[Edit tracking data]
Segment Open
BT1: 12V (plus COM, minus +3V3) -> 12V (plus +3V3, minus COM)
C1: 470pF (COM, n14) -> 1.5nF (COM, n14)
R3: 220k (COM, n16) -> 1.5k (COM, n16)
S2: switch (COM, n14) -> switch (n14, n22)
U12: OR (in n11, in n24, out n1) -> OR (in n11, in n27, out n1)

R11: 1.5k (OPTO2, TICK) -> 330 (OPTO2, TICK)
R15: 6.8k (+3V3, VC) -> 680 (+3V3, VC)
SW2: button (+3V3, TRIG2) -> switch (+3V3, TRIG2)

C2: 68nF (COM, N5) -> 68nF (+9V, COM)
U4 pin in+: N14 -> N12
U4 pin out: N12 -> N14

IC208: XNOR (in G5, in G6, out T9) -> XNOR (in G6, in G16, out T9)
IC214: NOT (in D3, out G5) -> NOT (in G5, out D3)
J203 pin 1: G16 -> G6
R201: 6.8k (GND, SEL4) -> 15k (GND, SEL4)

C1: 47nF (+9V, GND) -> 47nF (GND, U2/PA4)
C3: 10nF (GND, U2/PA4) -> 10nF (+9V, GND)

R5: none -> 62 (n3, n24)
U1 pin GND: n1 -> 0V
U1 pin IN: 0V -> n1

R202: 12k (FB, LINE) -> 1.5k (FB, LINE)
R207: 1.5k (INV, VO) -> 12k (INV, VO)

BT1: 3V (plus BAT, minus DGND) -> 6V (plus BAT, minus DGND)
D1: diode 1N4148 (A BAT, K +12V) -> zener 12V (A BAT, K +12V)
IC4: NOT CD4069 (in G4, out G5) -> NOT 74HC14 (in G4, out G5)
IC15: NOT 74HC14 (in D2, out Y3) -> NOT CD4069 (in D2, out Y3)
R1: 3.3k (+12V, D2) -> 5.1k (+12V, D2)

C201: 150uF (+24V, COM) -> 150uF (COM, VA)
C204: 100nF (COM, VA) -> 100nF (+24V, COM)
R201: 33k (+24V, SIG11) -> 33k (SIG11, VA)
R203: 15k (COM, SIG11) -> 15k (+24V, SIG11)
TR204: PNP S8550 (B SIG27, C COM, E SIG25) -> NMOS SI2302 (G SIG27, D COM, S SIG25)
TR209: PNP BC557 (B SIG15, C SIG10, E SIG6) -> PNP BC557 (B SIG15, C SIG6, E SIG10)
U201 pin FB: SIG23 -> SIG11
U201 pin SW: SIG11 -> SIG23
Segment Closed
• **Work order**
Using the data above, restate word for word the lines from its opening line through the line that contains "IC208: XNOR (in", and no more.

• **Solved problem**
BT1: 12V (plus COM, minus +3V3) -> 12V (plus +3V3, minus COM)
C1: 470pF (COM, n14) -> 1.5nF (COM, n14)
R3: 220k (COM, n16) -> 1.5k (COM, n16)
S2: switch (COM, n14) -> switch (n14, n22)
U12: OR (in n11, in n24, out n1) -> OR (in n11, in n27, out n1)

R11: 1.5k (OPTO2, TICK) -> 330 (OPTO2, TICK)
R15: 6.8k (+3V3, VC) -> 680 (+3V3, VC)
SW2: button (+3V3, TRIG2) -> switch (+3V3, TRIG2)

C2: 68nF (COM, N5) -> 68nF (+9V, COM)
U4 pin in+: N14 -> N12
U4 pin out: N12 -> N14

IC208: XNOR (in G5, in G6, out T9) -> XNOR (in G6, in G16, out T9)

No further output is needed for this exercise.